Recorded data
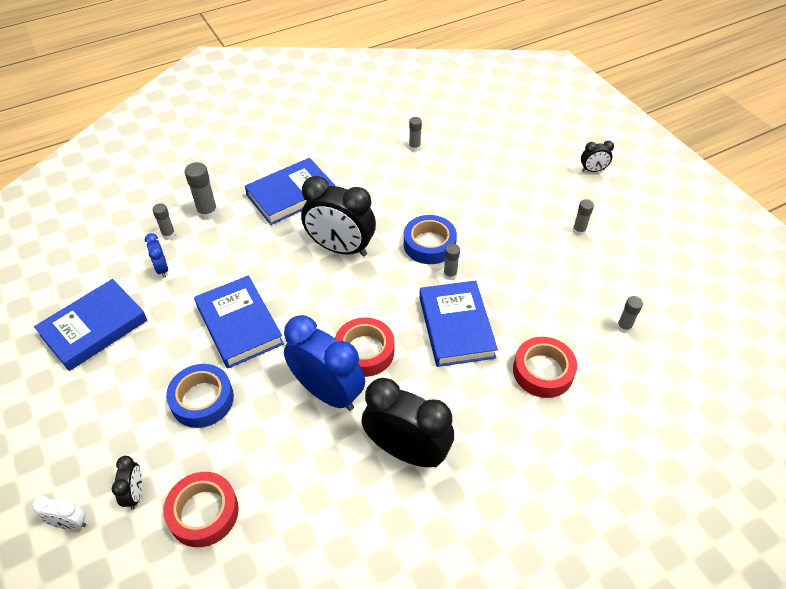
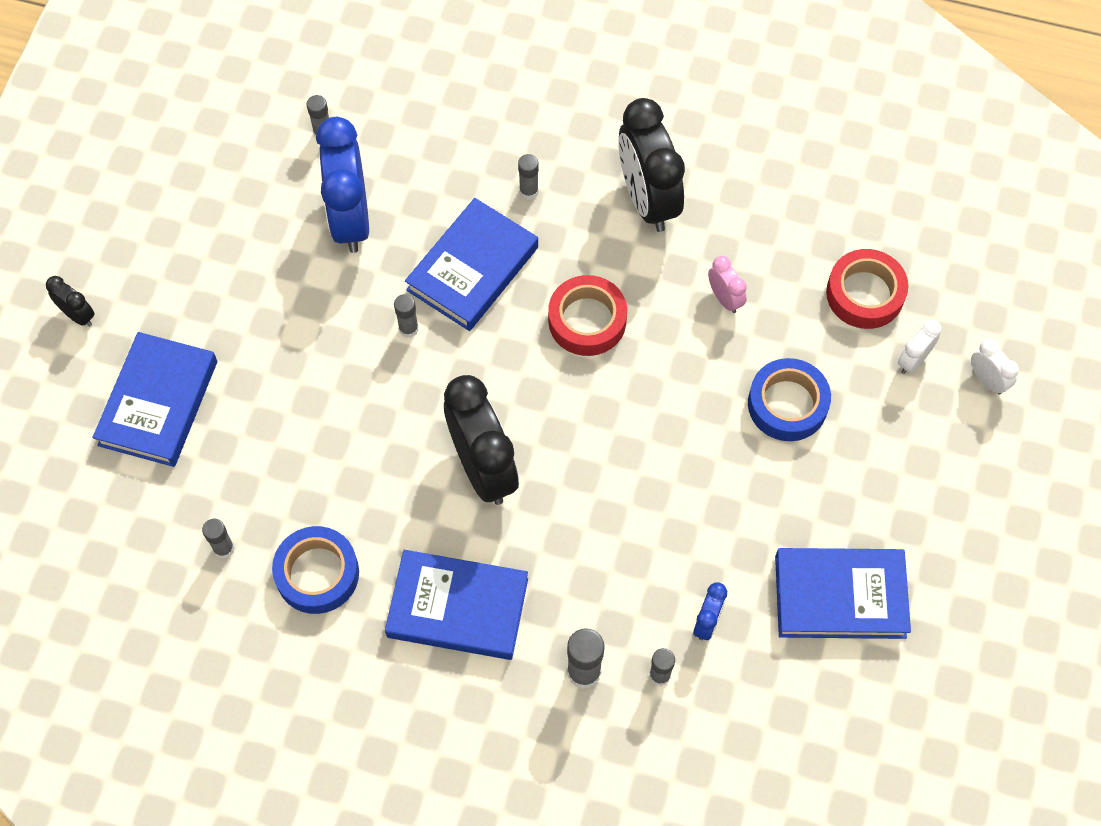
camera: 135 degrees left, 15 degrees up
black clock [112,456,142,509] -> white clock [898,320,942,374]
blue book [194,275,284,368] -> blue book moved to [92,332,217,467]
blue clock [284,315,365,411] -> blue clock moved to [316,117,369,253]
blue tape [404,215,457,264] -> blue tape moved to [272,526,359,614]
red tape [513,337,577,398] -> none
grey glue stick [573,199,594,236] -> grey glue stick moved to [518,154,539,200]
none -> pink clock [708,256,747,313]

- ASSIGNMENT
Output every record above exactly as written, but skip the pictures.

- RESPONSE FOR THIS EXERCISE
camera: 135 degrees left, 15 degrees up
black clock [112,456,142,509] -> white clock [898,320,942,374]
blue book [194,275,284,368] -> blue book moved to [92,332,217,467]
blue clock [284,315,365,411] -> blue clock moved to [316,117,369,253]
blue tape [404,215,457,264] -> blue tape moved to [272,526,359,614]
red tape [513,337,577,398] -> none
grey glue stick [573,199,594,236] -> grey glue stick moved to [518,154,539,200]
none -> pink clock [708,256,747,313]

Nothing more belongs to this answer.